== Scene comparison data ==
--- START ---
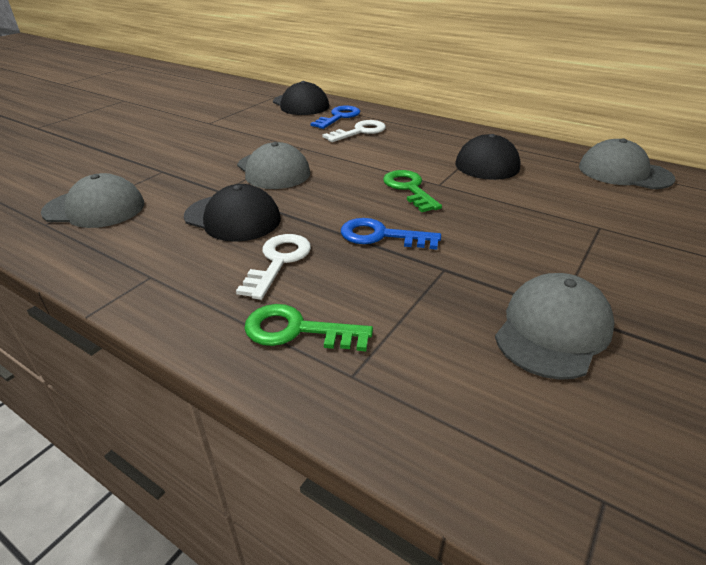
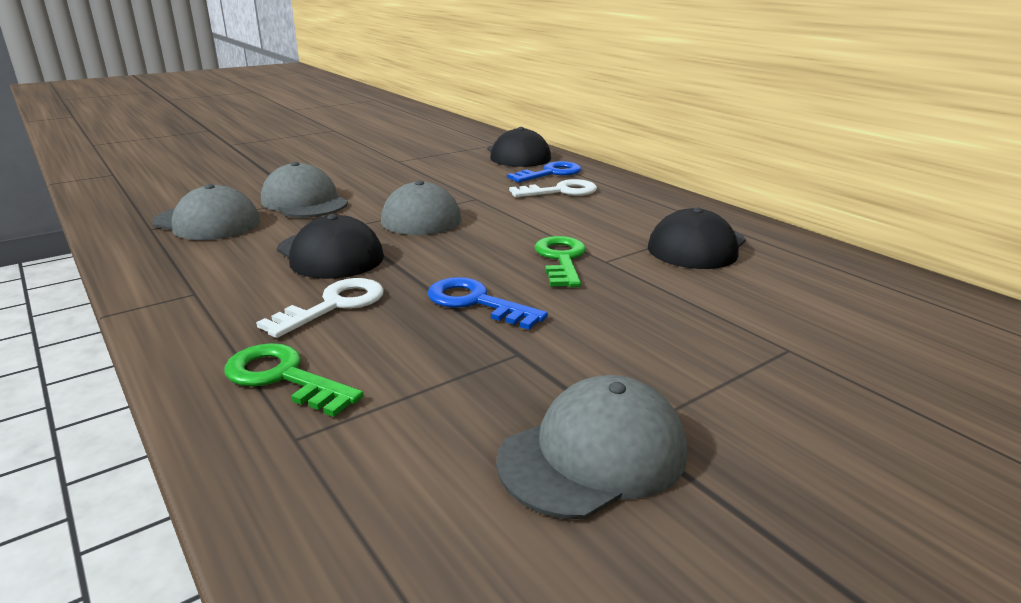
camera: 20 degrees right, 10 degrees down
(624, 172) = (895, 290): grey cap -> grey cap (304, 201)

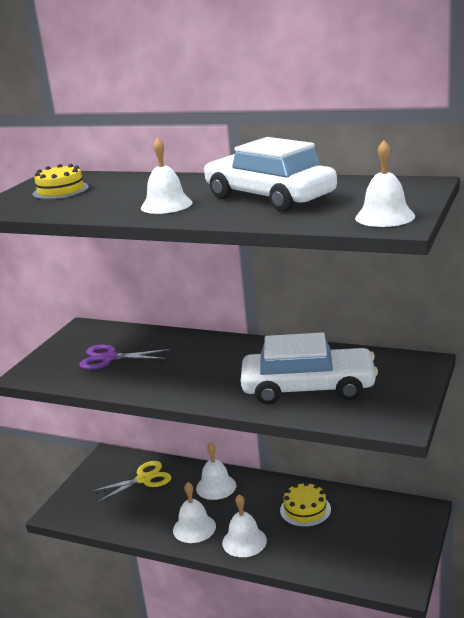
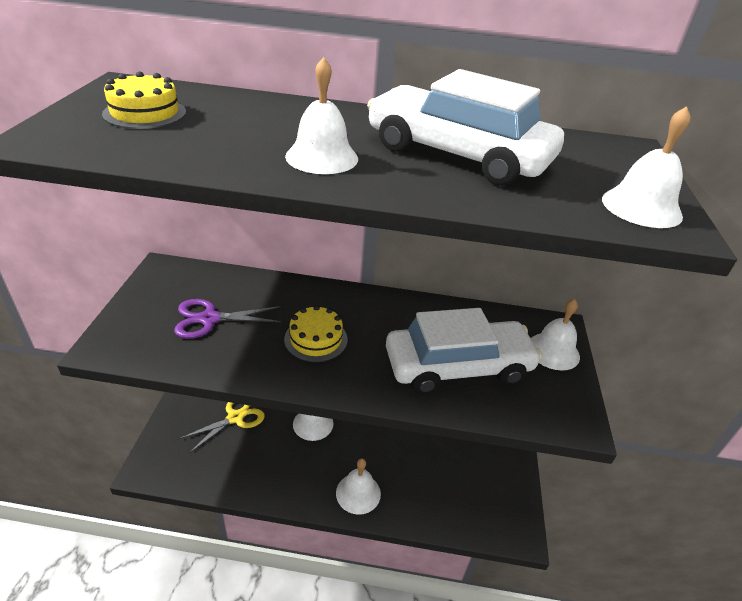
camera: 20 degrees left, 15 degrees up
(194, 528) = (303, 479): white bell -> white bell (553, 351)
(305, 510) = (407, 448): yellow cake -> yellow cake (316, 339)

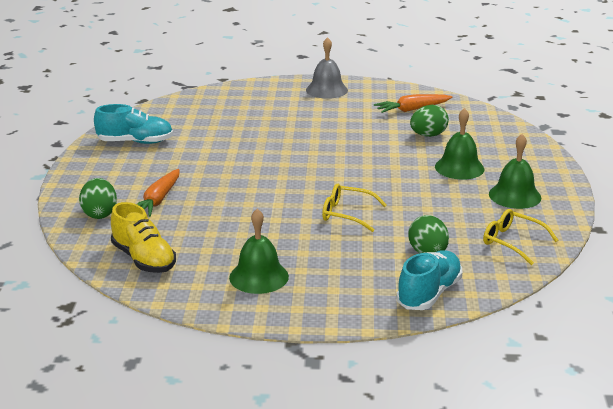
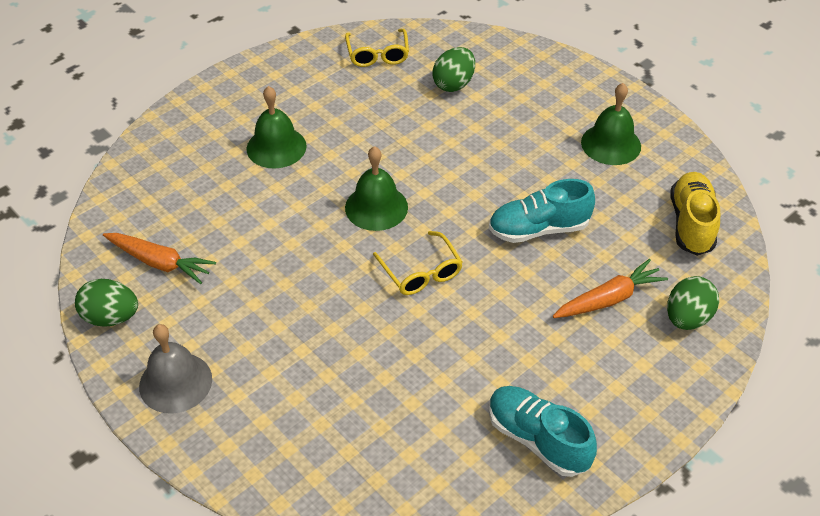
camera: 135 degrees left, 20 degrees up
(347, 214) = (456, 160): yellow glasses -> yellow glasses (421, 272)
(428, 135) = (222, 209): green egg -> green egg (111, 317)
(429, 294) = (505, 55): turquoise shoe -> turquoise shoe (538, 229)
(515, 195) = (294, 89): green bell -> green bell (376, 207)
--- END ---
== What is required ==
An exact copy of every entry above is required, without the pictures.

== Result below ==
camera: 20 degrees right, 10 degrees down
(624, 172) = (895, 290): grey cap -> grey cap (304, 201)

camera: 20 degrees left, 15 degrees up
(194, 528) = (303, 479): white bell -> white bell (553, 351)
(305, 510) = (407, 448): yellow cake -> yellow cake (316, 339)

camera: 135 degrees left, 20 degrees up
(347, 214) = (456, 160): yellow glasses -> yellow glasses (421, 272)
(428, 135) = (222, 209): green egg -> green egg (111, 317)
(429, 294) = (505, 55): turquoise shoe -> turquoise shoe (538, 229)
(515, 195) = (294, 89): green bell -> green bell (376, 207)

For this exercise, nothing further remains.